- **Exercise details**
Lines holding the string "yellow" are the ones to copy from this listing.

- **Given data**
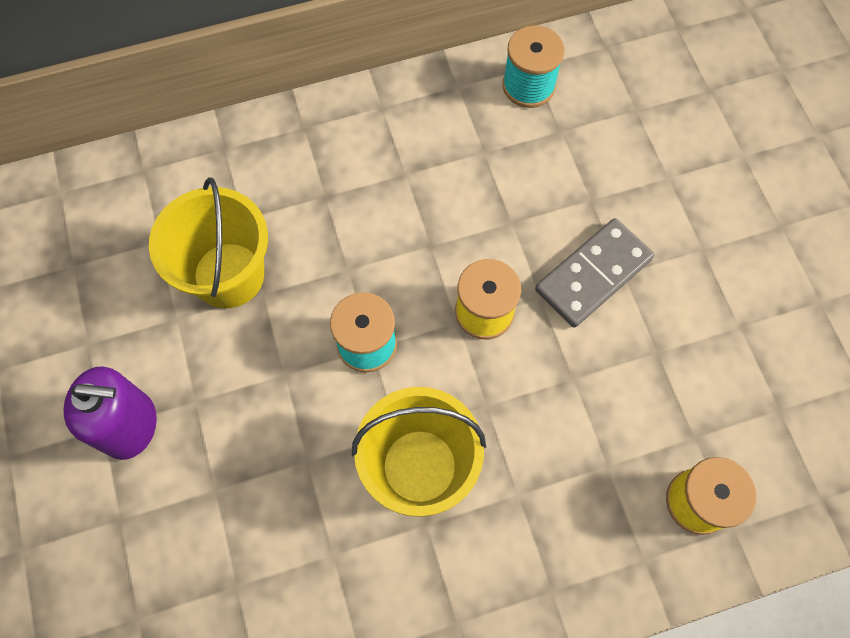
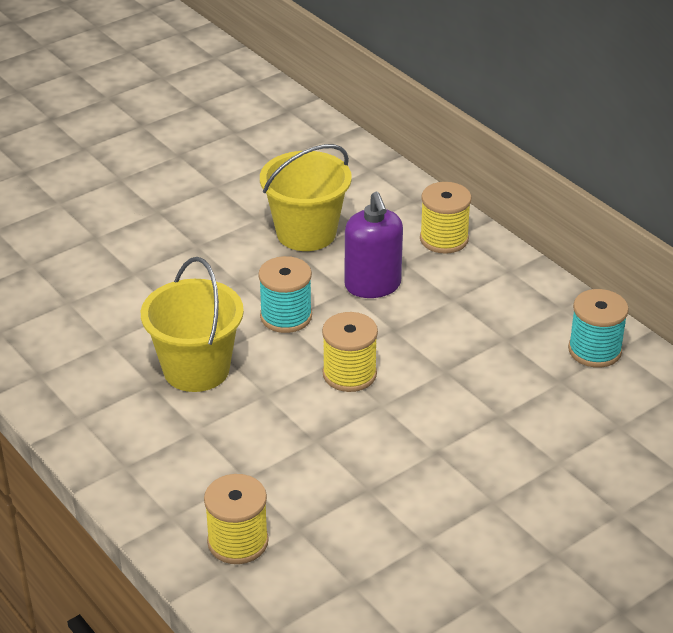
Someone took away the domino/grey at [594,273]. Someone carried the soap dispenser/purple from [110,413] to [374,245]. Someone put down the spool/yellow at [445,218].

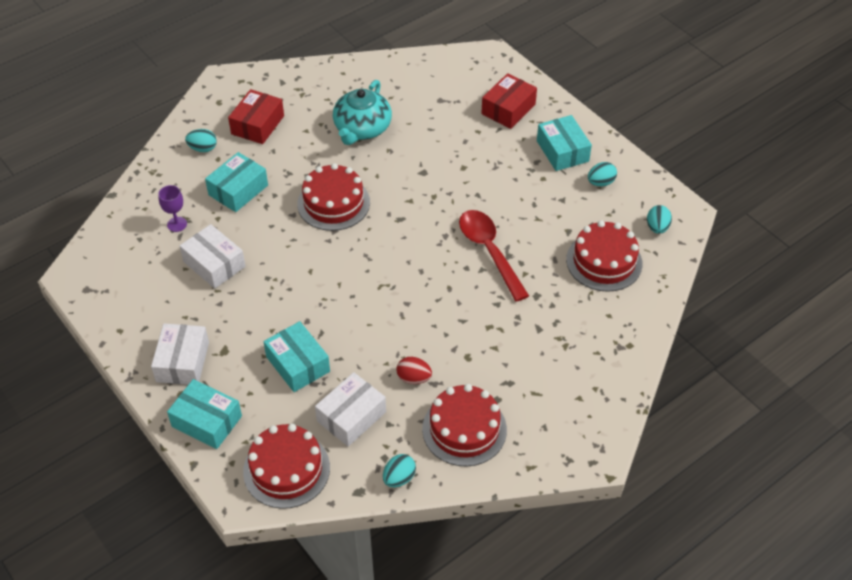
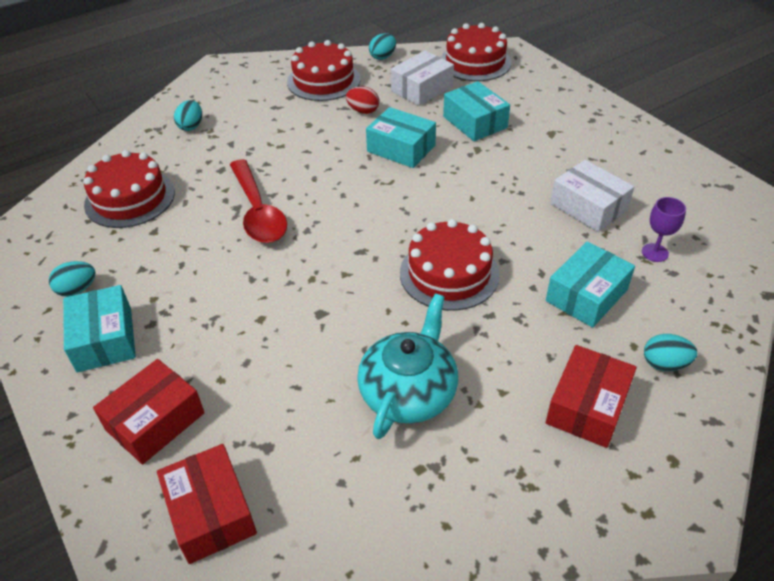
Someone carried the egg/turquoise from [659,219] to [188,115]. Someone took away the box/white at [180,354]. Someone carried the box/turquoise from [204,414] to [401,137]. Someone put down the box/red at [207,504].

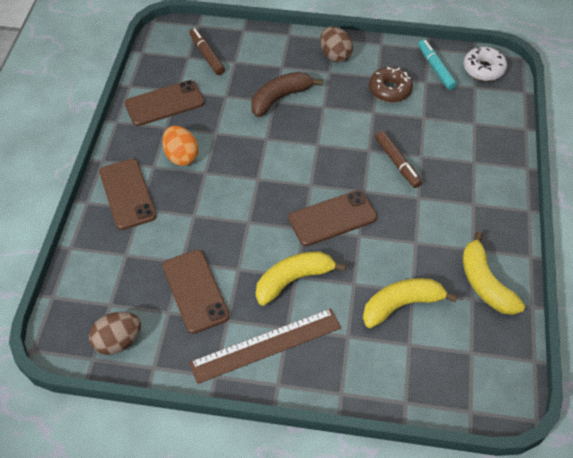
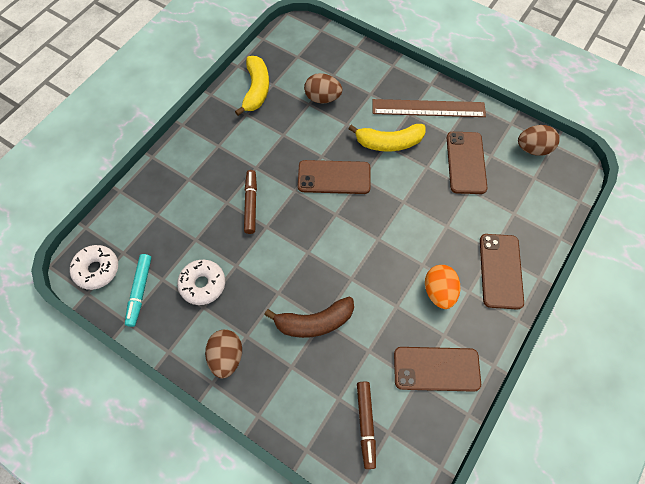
Someone repainted the donut/brown at [391,84], which became the donut/white at [201,282]. Someone swapped the banana/yellow at [410,303] for the egg/brown at [323,88].

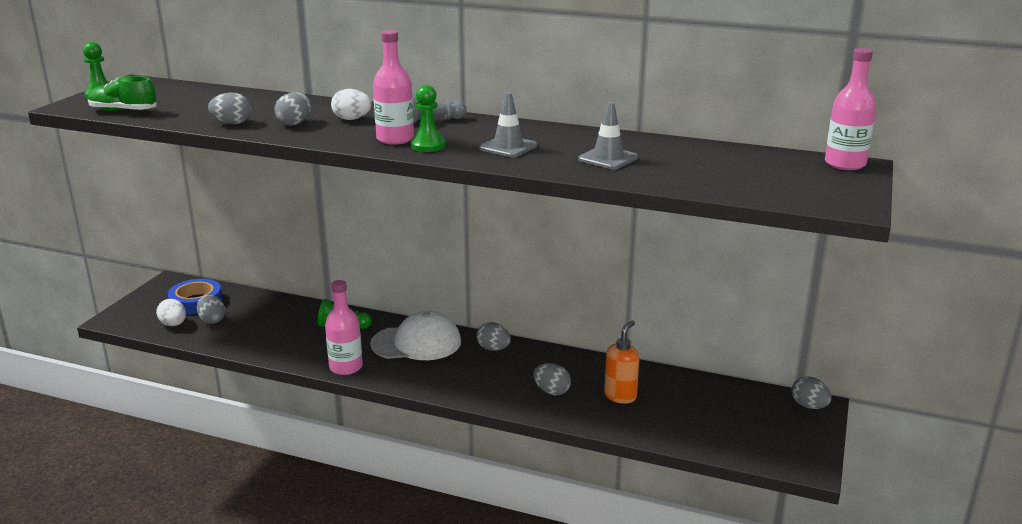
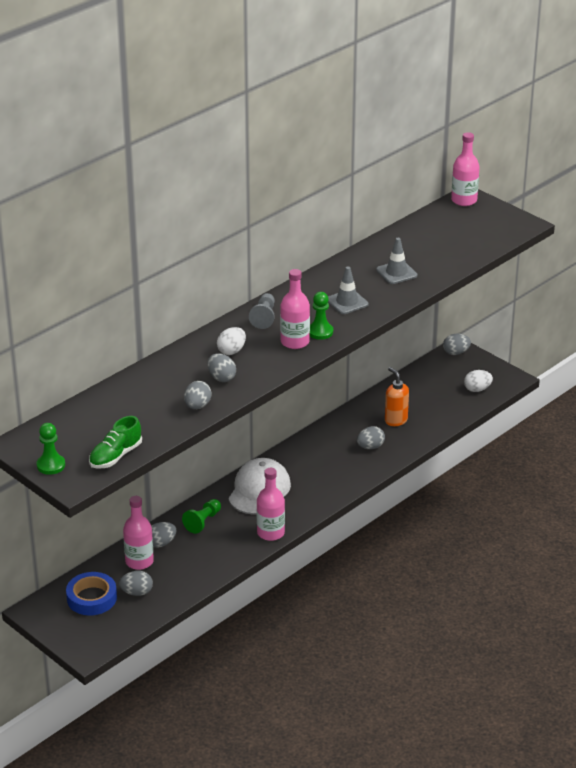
Someone carried the egg/white from [171,312] to [478,381]. Someone carried the egg/grey from [493,336] to [163,535]. Someone put down the bottle/pink at [138,533].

- **Completed exercise**
Someone took away the domino/grey at [594,273]. Someone carried the soap dispenser/purple from [110,413] to [374,245]. Someone put down the spool/yellow at [445,218].
Someone repainted the donut/brown at [391,84], which became the donut/white at [201,282]. Someone swapped the banana/yellow at [410,303] for the egg/brown at [323,88].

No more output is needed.